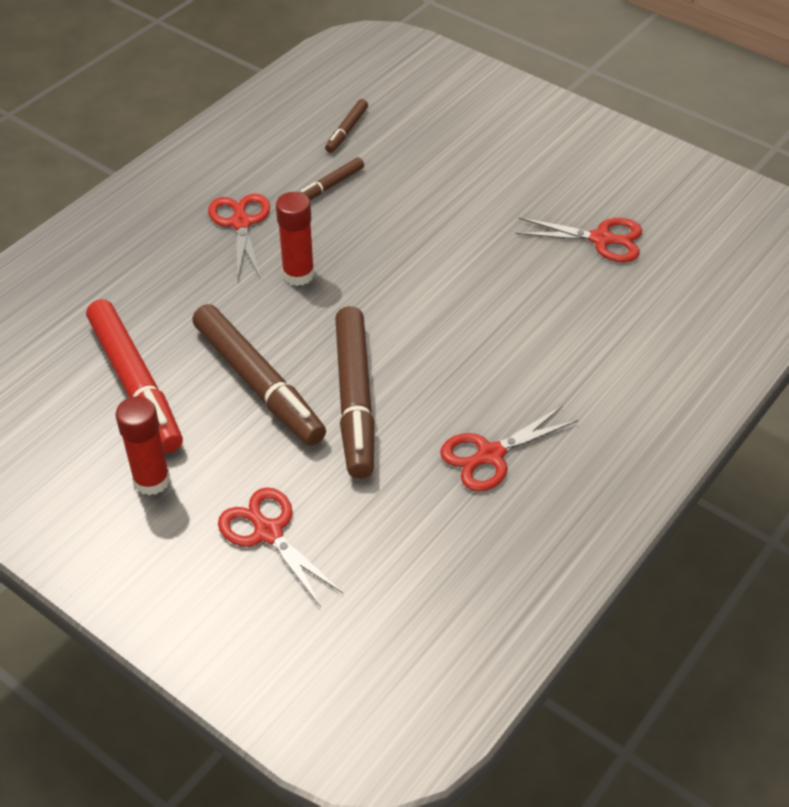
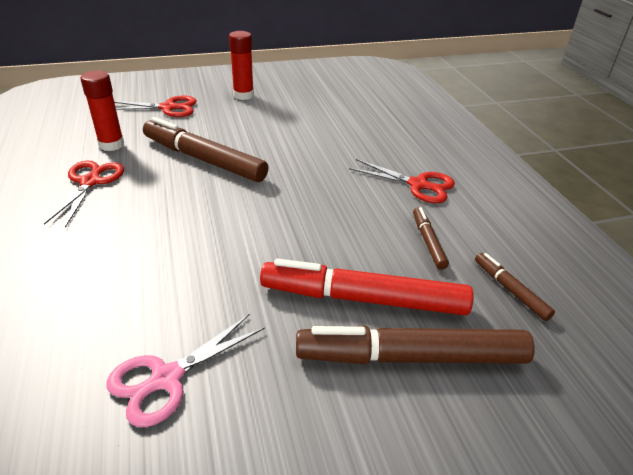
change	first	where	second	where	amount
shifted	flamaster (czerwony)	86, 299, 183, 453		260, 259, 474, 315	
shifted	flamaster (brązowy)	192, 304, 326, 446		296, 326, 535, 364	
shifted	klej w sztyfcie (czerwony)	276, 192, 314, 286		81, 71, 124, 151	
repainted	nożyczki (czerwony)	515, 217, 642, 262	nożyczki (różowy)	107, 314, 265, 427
========
■ WORK ITEM ■
Any images must be left out; transcribe the rest of the material exactly.

■ SOLUTION FOR THIS EXERCISE ■
change	first	where	second	where	amount
shifted	flamaster (czerwony)	86, 299, 183, 453		260, 259, 474, 315	
shifted	flamaster (brązowy)	192, 304, 326, 446		296, 326, 535, 364	
shifted	klej w sztyfcie (czerwony)	276, 192, 314, 286		81, 71, 124, 151	
repainted	nożyczki (czerwony)	515, 217, 642, 262	nożyczki (różowy)	107, 314, 265, 427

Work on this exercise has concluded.